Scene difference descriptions
☆ ☆ ☆ ☆ ☆ ☆ ☆

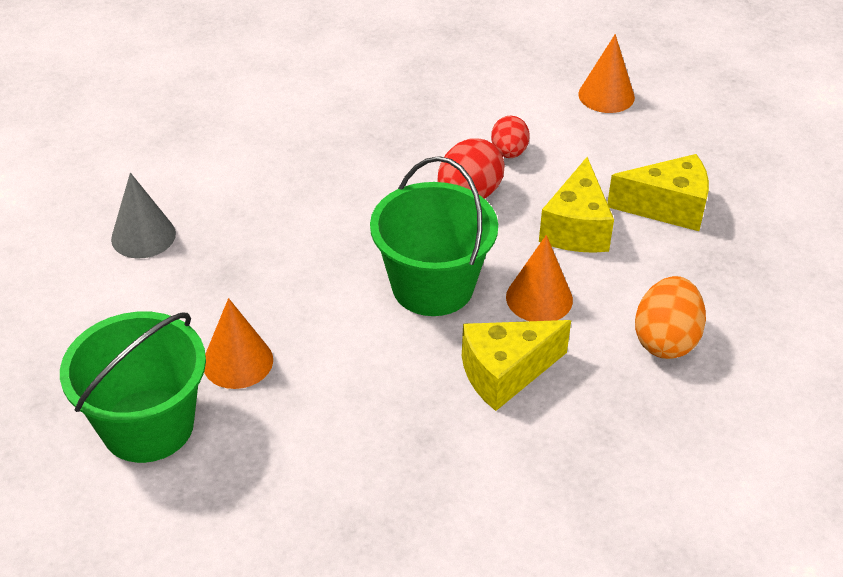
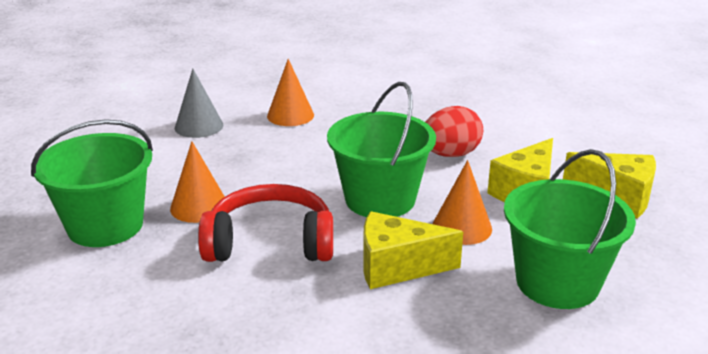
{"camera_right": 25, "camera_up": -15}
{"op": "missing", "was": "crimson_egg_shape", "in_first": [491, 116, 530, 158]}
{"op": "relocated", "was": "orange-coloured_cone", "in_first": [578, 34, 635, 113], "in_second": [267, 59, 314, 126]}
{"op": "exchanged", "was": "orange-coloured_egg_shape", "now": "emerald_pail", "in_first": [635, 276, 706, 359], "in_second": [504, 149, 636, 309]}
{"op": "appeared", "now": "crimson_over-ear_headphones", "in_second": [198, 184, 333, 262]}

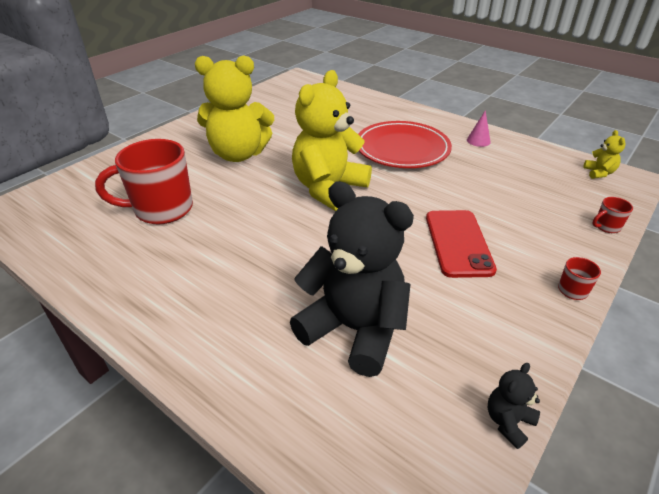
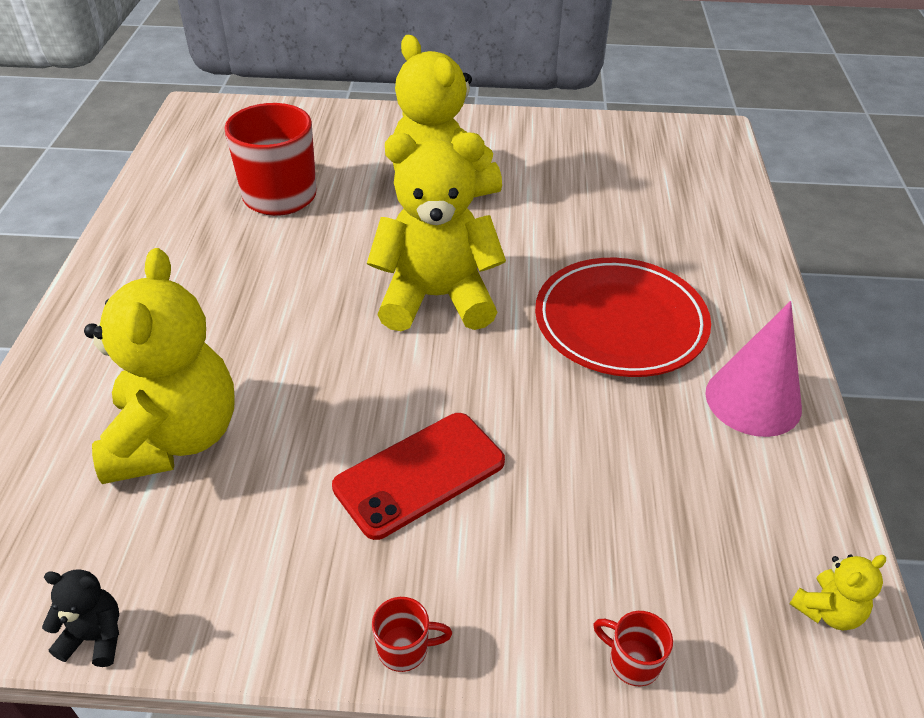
{"camera_right": 55, "camera_up": 5}
{"op": "colour", "was": "ebony_stuffed_bear", "now": "yellow_stuffed_bear", "in_first": [290, 181, 414, 377], "in_second": [84, 248, 235, 484]}
{"op": "size", "was": "pink_cone", "in_first": [467, 110, 491, 147], "in_second": [705, 301, 802, 437], "ratio": 1.98}

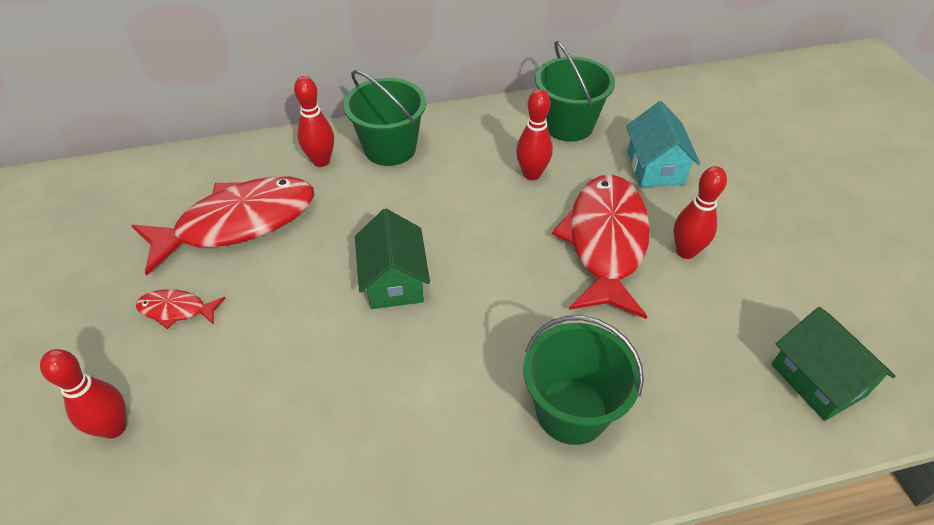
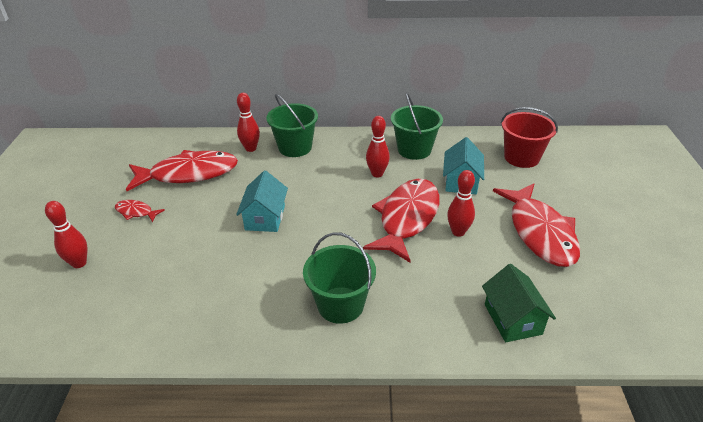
{"camera_right": 15, "camera_up": -10}
{"op": "colour", "was": "emerald_toy_house", "now": "aqua_toy_house", "in_first": [355, 209, 430, 309], "in_second": [236, 170, 288, 232]}
{"op": "appeared", "now": "crimson_fish", "in_second": [493, 183, 580, 267]}
{"op": "appeared", "now": "crimson_pail", "in_second": [501, 107, 558, 168]}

☆ ☆ ☆ ☆ ☆ ☆ ☆

What you are asked to do:
Return all the data above as written, leaving out only the pictures.

Output of the exercise:
{"camera_right": 25, "camera_up": -15}
{"op": "missing", "was": "crimson_egg_shape", "in_first": [491, 116, 530, 158]}
{"op": "relocated", "was": "orange-coloured_cone", "in_first": [578, 34, 635, 113], "in_second": [267, 59, 314, 126]}
{"op": "exchanged", "was": "orange-coloured_egg_shape", "now": "emerald_pail", "in_first": [635, 276, 706, 359], "in_second": [504, 149, 636, 309]}
{"op": "appeared", "now": "crimson_over-ear_headphones", "in_second": [198, 184, 333, 262]}

{"camera_right": 55, "camera_up": 5}
{"op": "colour", "was": "ebony_stuffed_bear", "now": "yellow_stuffed_bear", "in_first": [290, 181, 414, 377], "in_second": [84, 248, 235, 484]}
{"op": "size", "was": "pink_cone", "in_first": [467, 110, 491, 147], "in_second": [705, 301, 802, 437], "ratio": 1.98}

{"camera_right": 15, "camera_up": -10}
{"op": "colour", "was": "emerald_toy_house", "now": "aqua_toy_house", "in_first": [355, 209, 430, 309], "in_second": [236, 170, 288, 232]}
{"op": "appeared", "now": "crimson_fish", "in_second": [493, 183, 580, 267]}
{"op": "appeared", "now": "crimson_pail", "in_second": [501, 107, 558, 168]}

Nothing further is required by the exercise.